▶ _Data in this exercise_
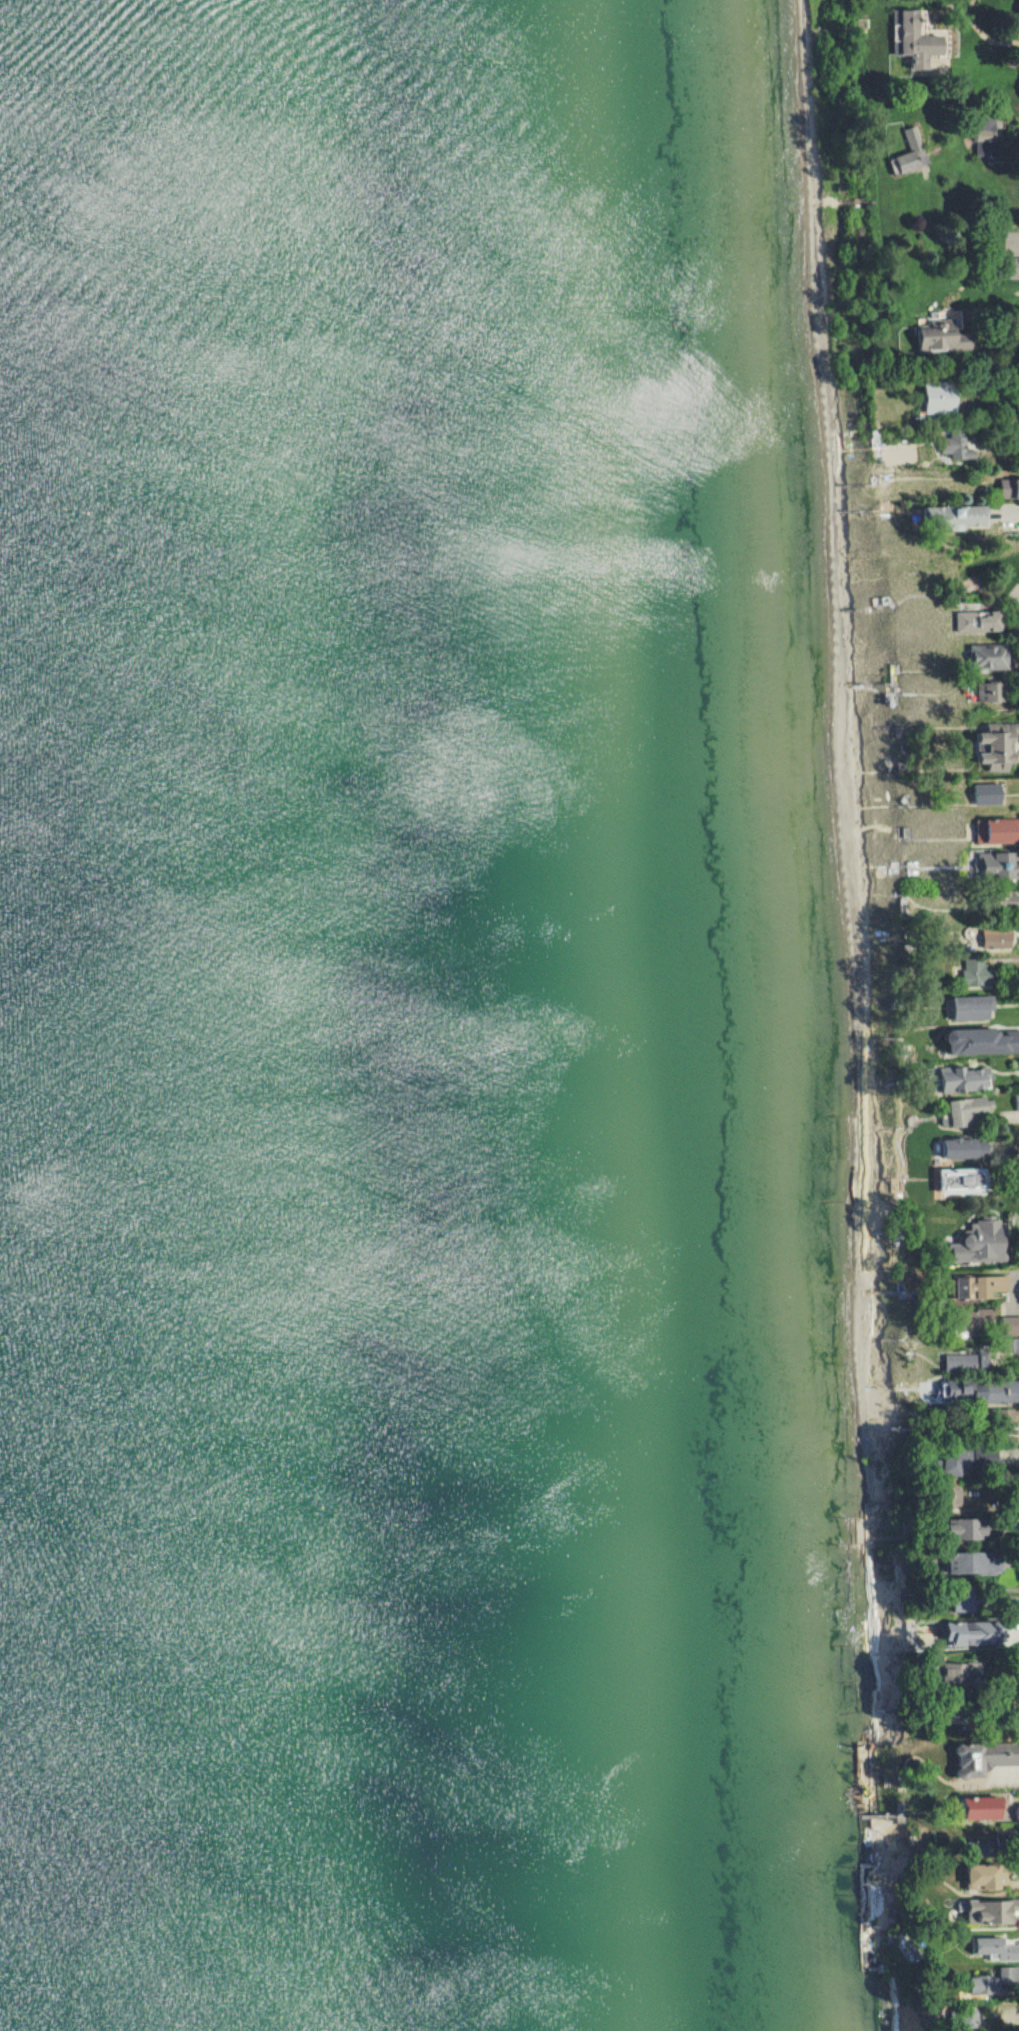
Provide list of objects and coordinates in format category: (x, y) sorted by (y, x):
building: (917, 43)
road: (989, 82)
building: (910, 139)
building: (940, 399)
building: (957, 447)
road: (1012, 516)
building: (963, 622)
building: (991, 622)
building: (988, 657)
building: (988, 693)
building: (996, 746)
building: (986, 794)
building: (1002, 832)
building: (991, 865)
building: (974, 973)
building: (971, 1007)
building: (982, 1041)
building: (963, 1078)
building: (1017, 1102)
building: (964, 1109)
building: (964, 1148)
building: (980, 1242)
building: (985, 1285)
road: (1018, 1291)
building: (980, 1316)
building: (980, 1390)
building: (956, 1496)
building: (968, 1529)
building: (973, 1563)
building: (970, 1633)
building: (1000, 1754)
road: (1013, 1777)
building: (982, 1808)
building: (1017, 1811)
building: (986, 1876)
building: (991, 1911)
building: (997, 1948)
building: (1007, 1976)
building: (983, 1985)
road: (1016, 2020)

▶ _What you should do_
All entries, top to bottom, should be retyped exactly; the pictures should not be.

▶ _Reply to the exercise_
Provide list of objects and coordinates in format category: (x, y) sorted by (y, x):
building: (917, 43)
road: (989, 82)
building: (910, 139)
building: (940, 399)
building: (957, 447)
road: (1012, 516)
building: (963, 622)
building: (991, 622)
building: (988, 657)
building: (988, 693)
building: (996, 746)
building: (986, 794)
building: (1002, 832)
building: (991, 865)
building: (974, 973)
building: (971, 1007)
building: (982, 1041)
building: (963, 1078)
building: (1017, 1102)
building: (964, 1109)
building: (964, 1148)
building: (980, 1242)
building: (985, 1285)
road: (1018, 1291)
building: (980, 1316)
building: (980, 1390)
building: (956, 1496)
building: (968, 1529)
building: (973, 1563)
building: (970, 1633)
building: (1000, 1754)
road: (1013, 1777)
building: (982, 1808)
building: (1017, 1811)
building: (986, 1876)
building: (991, 1911)
building: (997, 1948)
building: (1007, 1976)
building: (983, 1985)
road: (1016, 2020)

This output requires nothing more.